§ **Listed records**:
***
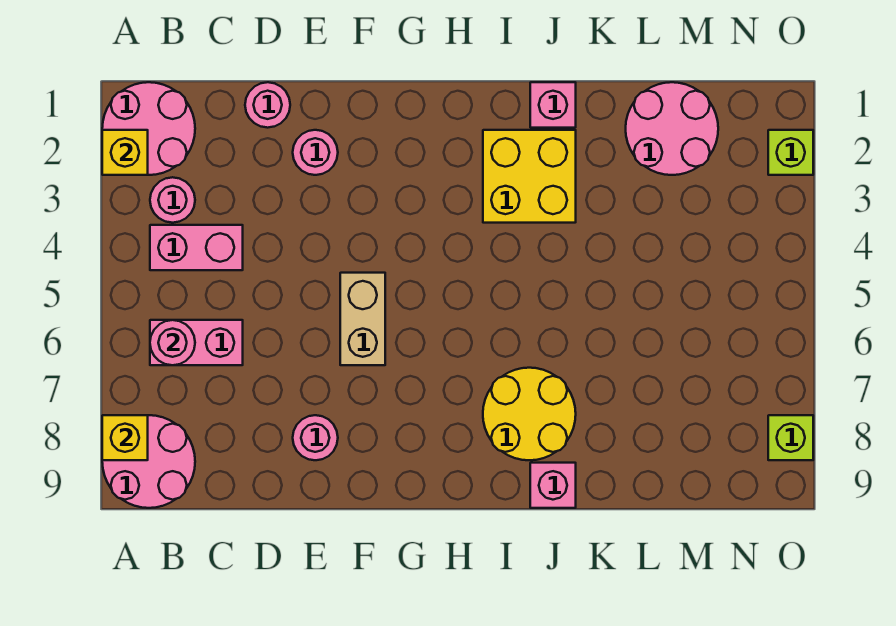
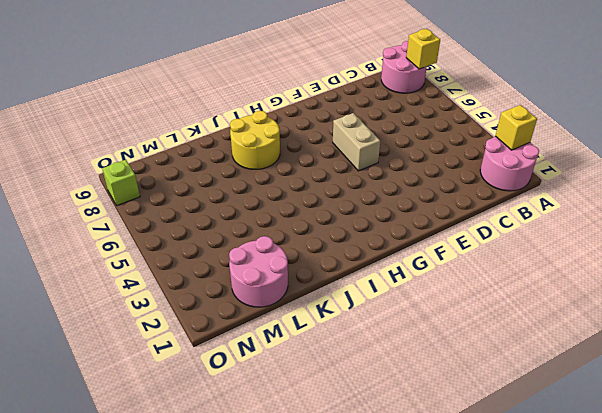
none -> pink round brick B3 level 1
none -> pink brick B4:C4 level 1
none -> pink brick B6:C6 level 1

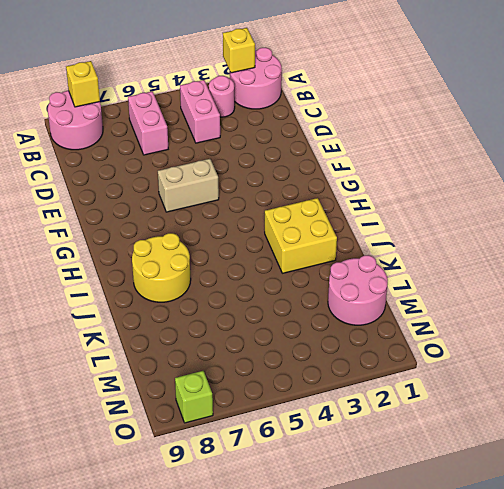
none -> pink round brick D1 level 1
none -> pink round brick E2 level 1
none -> pink round brick E8 level 1

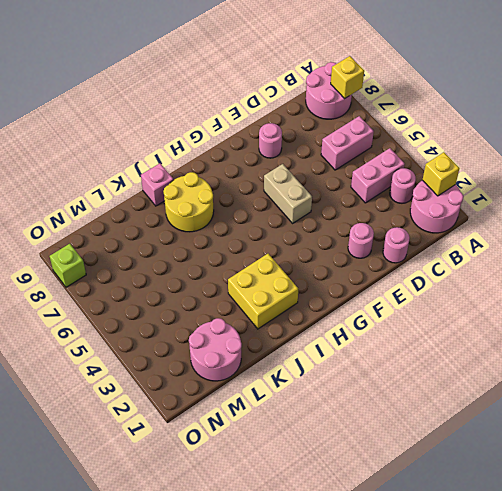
none -> pink brick J1 level 1
none -> lime brick O2 level 1
none -> pink round brick B6 level 2

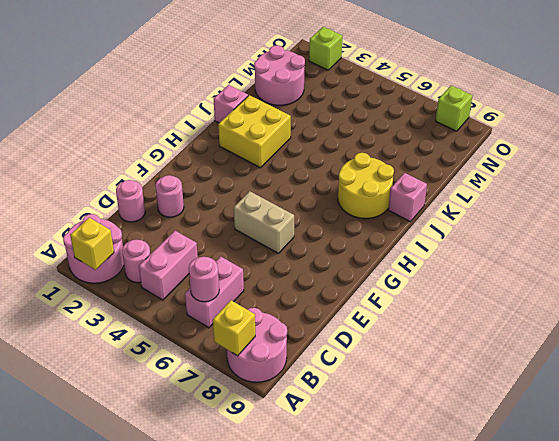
none -> pink round brick E8 level 1

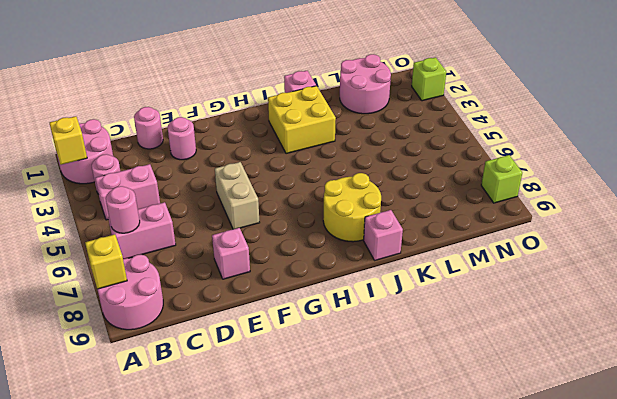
pink brick E8 level 1 -> pink round brick E8 level 1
***
Bring together each line above where the string "pink" turns up.

none -> pink round brick B3 level 1
none -> pink brick B4:C4 level 1
none -> pink brick B6:C6 level 1
none -> pink round brick D1 level 1
none -> pink round brick E2 level 1
none -> pink round brick E8 level 1
none -> pink brick J1 level 1
none -> pink round brick B6 level 2
none -> pink round brick E8 level 1
pink brick E8 level 1 -> pink round brick E8 level 1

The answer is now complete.